#### Your goal
From the listing below, copy only the lines from the line that contains "R4: 1k (LED_A, RUN) -> 220 (LED_A, RUN)" to the line that contains "U1: ATtiny841 -> ATtiny44", counting those two lines as part of the copy.

#### Input data
• • • •

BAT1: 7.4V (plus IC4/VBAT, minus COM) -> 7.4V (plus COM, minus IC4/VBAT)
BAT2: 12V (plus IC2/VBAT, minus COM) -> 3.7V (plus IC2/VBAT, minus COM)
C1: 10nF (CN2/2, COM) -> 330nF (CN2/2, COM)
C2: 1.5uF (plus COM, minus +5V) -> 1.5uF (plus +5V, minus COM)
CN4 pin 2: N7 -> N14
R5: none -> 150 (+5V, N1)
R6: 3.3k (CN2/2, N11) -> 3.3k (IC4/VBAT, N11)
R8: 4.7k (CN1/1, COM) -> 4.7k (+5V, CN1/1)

• • • •

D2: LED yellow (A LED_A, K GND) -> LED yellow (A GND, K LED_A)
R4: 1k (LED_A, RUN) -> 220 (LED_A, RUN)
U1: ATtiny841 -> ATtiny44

• • • •

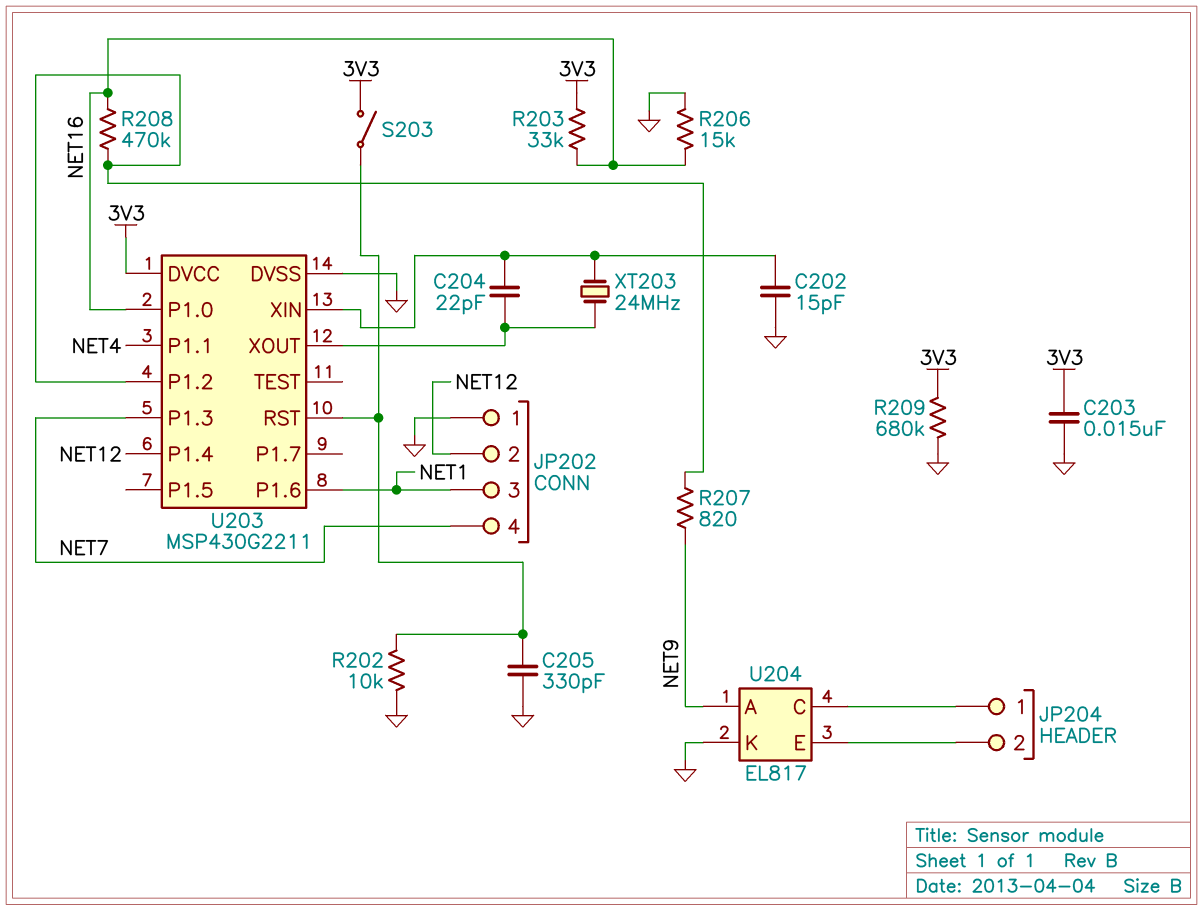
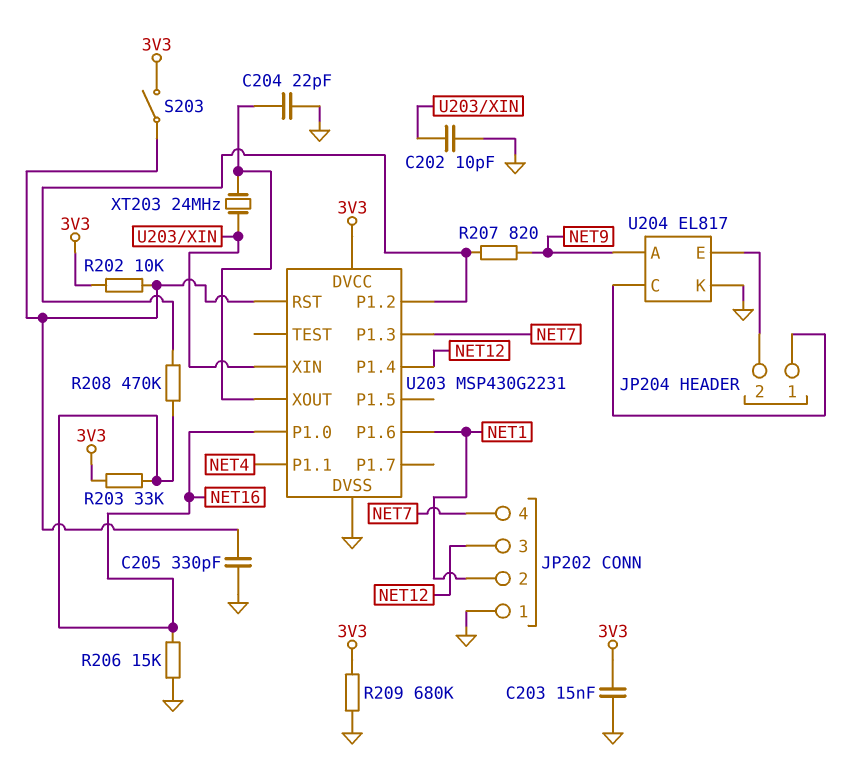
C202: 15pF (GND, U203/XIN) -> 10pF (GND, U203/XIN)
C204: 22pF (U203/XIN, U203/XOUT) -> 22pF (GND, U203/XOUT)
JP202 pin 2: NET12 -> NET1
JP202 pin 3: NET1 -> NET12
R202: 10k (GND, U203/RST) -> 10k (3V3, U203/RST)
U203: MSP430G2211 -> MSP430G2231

• • • •

#### Task response
R4: 1k (LED_A, RUN) -> 220 (LED_A, RUN)
U1: ATtiny841 -> ATtiny44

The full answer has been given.